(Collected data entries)
──────────

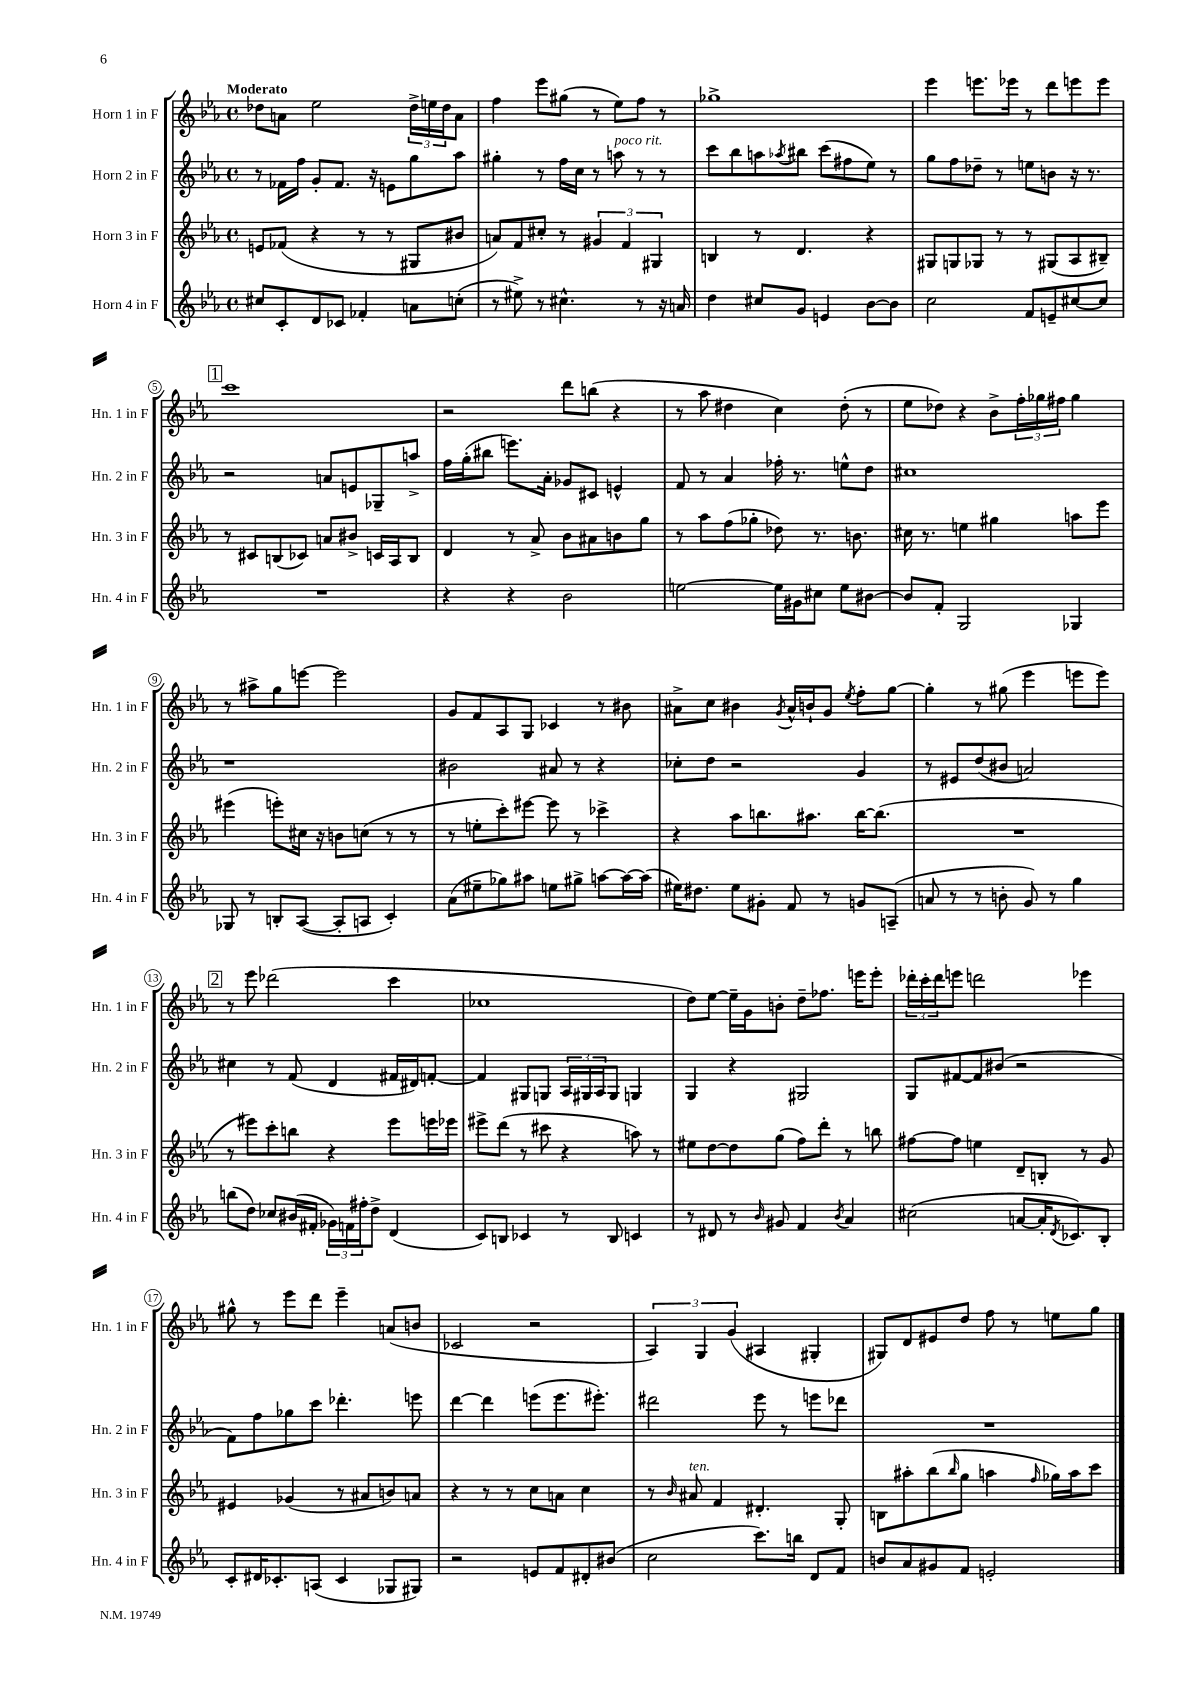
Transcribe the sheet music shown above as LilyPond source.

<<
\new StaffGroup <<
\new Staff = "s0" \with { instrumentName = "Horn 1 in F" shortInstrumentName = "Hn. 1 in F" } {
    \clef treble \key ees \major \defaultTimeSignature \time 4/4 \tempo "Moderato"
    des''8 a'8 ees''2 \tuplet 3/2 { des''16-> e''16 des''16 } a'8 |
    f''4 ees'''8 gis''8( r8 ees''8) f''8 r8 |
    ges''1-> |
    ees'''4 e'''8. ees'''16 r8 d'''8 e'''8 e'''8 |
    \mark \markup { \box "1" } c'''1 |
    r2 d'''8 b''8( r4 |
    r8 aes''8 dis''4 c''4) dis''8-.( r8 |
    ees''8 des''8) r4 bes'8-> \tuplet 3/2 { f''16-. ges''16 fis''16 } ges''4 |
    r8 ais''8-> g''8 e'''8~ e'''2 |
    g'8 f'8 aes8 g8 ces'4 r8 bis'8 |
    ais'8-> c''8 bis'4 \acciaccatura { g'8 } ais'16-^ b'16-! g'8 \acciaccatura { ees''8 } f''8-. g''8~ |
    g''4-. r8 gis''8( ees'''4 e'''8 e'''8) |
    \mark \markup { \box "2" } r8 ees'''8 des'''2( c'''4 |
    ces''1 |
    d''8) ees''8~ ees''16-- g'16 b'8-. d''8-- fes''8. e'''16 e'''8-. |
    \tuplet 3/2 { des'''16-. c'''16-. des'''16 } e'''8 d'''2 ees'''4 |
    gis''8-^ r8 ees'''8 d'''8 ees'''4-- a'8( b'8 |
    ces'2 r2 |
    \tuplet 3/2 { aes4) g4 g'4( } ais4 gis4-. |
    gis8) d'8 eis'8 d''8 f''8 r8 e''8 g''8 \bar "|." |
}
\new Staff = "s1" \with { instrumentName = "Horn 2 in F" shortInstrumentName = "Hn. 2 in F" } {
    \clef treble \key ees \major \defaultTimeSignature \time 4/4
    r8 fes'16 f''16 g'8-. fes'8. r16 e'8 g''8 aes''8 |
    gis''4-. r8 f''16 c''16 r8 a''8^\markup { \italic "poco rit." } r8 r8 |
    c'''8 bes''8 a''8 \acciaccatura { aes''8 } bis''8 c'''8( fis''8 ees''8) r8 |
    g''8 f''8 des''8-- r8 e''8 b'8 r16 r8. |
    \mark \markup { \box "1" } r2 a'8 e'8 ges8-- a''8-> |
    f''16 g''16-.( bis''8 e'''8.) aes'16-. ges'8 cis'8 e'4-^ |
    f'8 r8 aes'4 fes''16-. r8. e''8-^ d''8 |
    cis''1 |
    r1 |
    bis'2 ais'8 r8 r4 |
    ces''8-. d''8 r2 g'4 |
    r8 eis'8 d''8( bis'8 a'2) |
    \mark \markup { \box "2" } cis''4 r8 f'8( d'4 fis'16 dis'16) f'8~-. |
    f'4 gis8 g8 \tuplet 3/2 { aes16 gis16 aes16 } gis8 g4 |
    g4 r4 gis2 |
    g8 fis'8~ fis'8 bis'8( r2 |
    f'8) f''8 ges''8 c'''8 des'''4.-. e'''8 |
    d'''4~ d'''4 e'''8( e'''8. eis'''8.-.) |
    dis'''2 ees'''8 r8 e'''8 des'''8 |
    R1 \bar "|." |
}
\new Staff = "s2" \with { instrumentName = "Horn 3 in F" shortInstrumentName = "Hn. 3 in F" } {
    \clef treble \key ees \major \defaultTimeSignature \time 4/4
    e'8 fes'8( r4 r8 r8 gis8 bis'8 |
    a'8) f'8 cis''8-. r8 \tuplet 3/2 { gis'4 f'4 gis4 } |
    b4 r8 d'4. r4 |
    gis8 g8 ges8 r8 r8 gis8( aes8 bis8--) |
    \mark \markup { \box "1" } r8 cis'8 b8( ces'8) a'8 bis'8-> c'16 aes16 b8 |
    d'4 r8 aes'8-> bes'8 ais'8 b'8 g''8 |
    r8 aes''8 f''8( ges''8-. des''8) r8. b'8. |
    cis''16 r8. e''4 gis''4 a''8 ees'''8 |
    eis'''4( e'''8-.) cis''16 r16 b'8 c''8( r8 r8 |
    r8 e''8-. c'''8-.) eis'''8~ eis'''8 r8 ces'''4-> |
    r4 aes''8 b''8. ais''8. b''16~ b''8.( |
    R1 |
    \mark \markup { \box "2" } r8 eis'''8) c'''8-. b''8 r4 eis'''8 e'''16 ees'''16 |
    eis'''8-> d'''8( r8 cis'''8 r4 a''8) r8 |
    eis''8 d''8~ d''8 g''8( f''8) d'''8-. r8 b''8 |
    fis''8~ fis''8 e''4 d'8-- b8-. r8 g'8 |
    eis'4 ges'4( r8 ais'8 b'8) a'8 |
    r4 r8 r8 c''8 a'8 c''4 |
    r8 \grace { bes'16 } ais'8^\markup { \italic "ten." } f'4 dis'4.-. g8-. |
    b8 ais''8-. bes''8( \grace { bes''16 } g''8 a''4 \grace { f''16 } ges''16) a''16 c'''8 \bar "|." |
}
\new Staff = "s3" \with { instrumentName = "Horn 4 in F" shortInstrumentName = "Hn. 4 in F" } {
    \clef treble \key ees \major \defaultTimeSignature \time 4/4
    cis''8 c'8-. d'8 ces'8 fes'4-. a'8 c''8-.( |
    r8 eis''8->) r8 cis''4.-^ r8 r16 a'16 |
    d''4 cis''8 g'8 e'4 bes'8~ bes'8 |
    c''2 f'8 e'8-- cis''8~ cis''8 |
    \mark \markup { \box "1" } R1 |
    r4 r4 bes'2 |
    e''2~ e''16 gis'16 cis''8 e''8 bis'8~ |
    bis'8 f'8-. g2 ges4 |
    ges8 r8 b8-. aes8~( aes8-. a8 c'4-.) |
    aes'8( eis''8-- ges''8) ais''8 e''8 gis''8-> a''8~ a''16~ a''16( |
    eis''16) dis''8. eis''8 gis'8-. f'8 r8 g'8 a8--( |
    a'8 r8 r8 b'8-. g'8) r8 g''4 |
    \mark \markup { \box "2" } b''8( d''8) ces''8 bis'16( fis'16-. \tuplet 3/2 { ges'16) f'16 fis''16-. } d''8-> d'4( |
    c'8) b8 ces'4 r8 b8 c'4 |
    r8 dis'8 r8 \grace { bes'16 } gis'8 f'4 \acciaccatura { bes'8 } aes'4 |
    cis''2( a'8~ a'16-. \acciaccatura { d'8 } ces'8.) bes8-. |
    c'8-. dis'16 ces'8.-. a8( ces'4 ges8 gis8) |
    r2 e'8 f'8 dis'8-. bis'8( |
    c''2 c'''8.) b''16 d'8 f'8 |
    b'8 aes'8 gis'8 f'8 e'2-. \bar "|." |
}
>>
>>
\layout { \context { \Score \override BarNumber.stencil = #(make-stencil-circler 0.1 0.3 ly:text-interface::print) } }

──────────

◆ REQUIREMENTS:
List every line in the records that contains the string "markup". Copy each of those lines in full.

◆ RIGHT ANSWER:
    \mark \markup { \box "1" } c'''1 |
    \mark \markup { \box "2" } r8 ees'''8 des'''2( c'''4 |
    gis''4-. r8 f''16 c''16 r8 a''8^\markup { \italic "poco rit." } r8 r8 |
    \mark \markup { \box "1" } r2 a'8 e'8 ges8-- a''8-> |
    \mark \markup { \box "2" } cis''4 r8 f'8( d'4 fis'16 dis'16) f'8~-. |
    \mark \markup { \box "1" } r8 cis'8 b8( ces'8) a'8 bis'8-> c'16 aes16 b8 |
    \mark \markup { \box "2" } r8 eis'''8) c'''8-. b''8 r4 eis'''8 e'''16 ees'''16 |
    r8 \grace { bes'16 } ais'8^\markup { \italic "ten." } f'4 dis'4.-. g8-. |
    \mark \markup { \box "1" } R1 |
    \mark \markup { \box "2" } b''8( d''8) ces''8 bis'16( fis'16-. \tuplet 3/2 { ges'16) f'16 fis''16-. } d''8-> d'4( |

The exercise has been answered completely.